• Activity:
Looking through the records below, please work out how many lines contain "brown". Give only that number.

• The data:

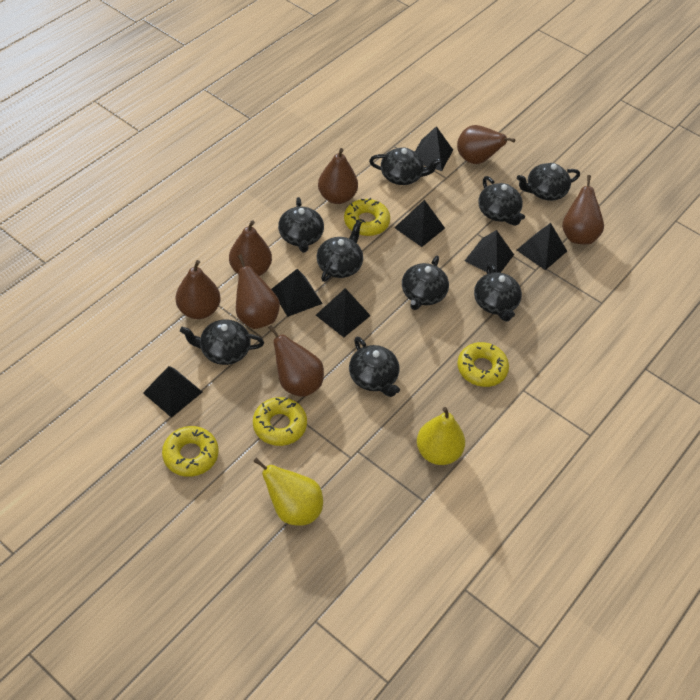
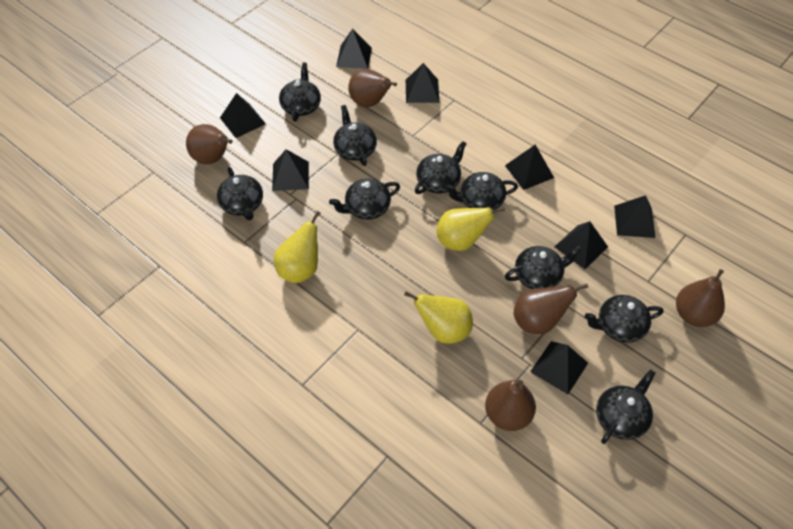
black pyramid: 7 -> 8
brown pear: 7 -> 5
yellow donut: 4 -> 0
yellow pear: 2 -> 3

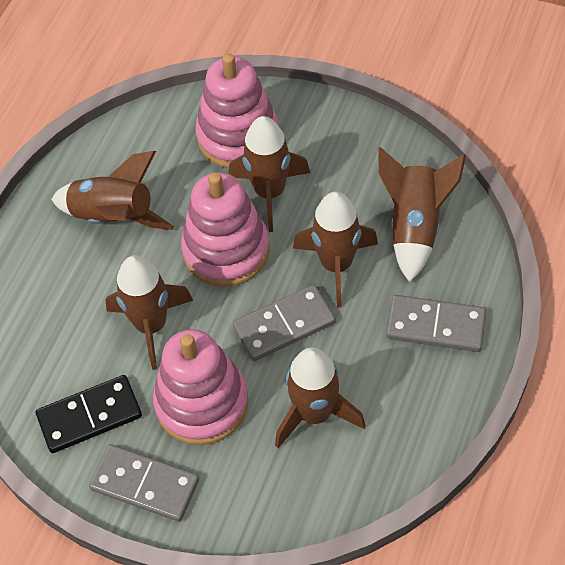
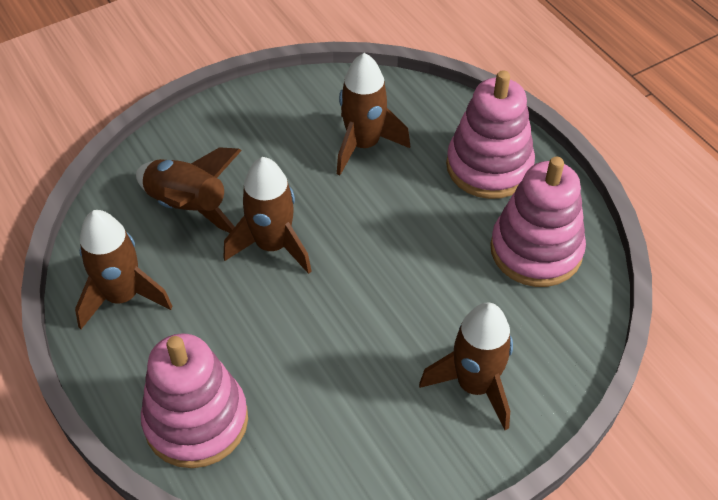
black domino: 1 -> 0
brown rocket: 6 -> 5
grey domino: 3 -> 0

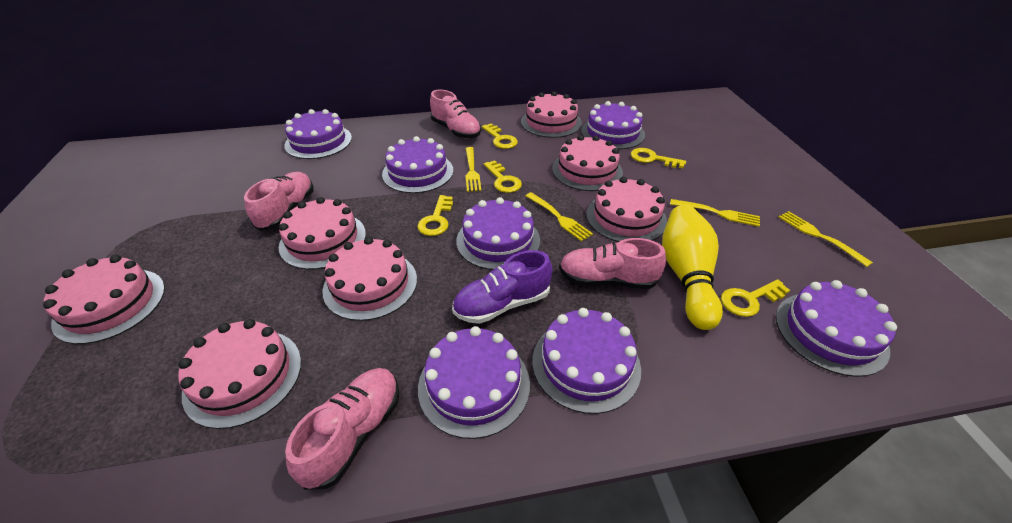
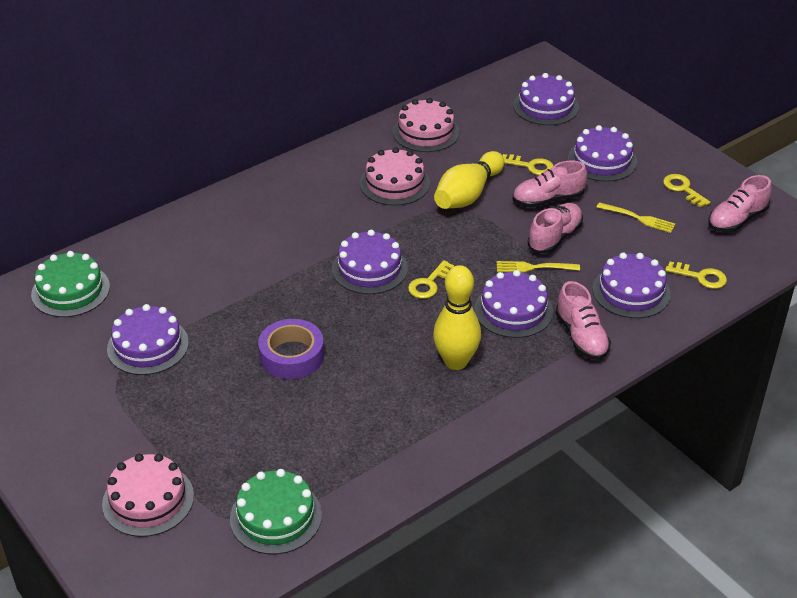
green cake: 0 -> 2
pink cake: 7 -> 3
purple cake: 7 -> 6
purple shoe: 1 -> 0
purple tape: 0 -> 1
yellow bowling pin: 1 -> 2
yellow fork: 4 -> 2
yellow key: 5 -> 4

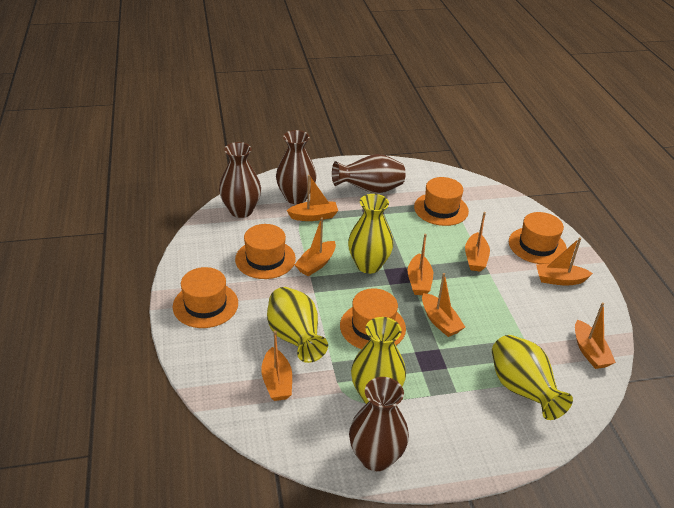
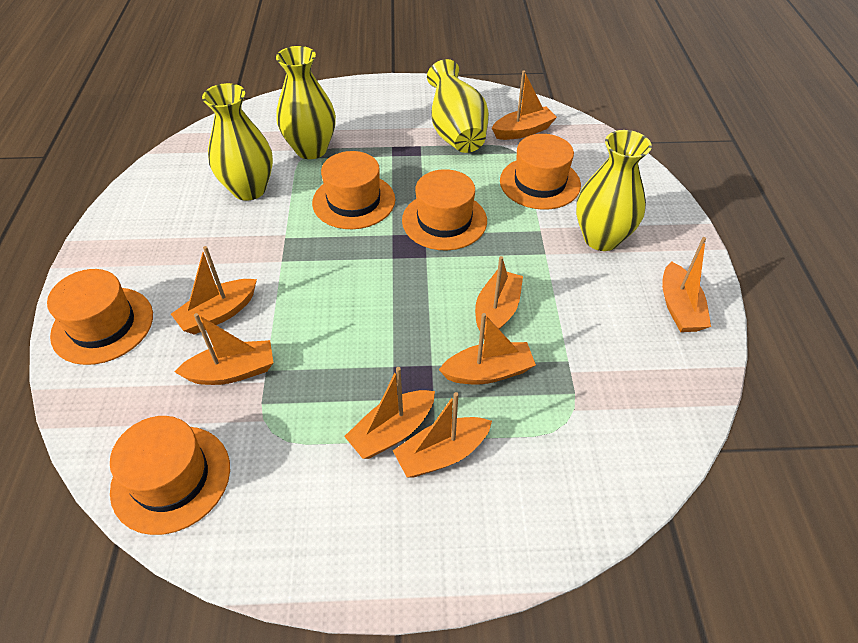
brown vase: 4 -> 0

• Response to the task:
3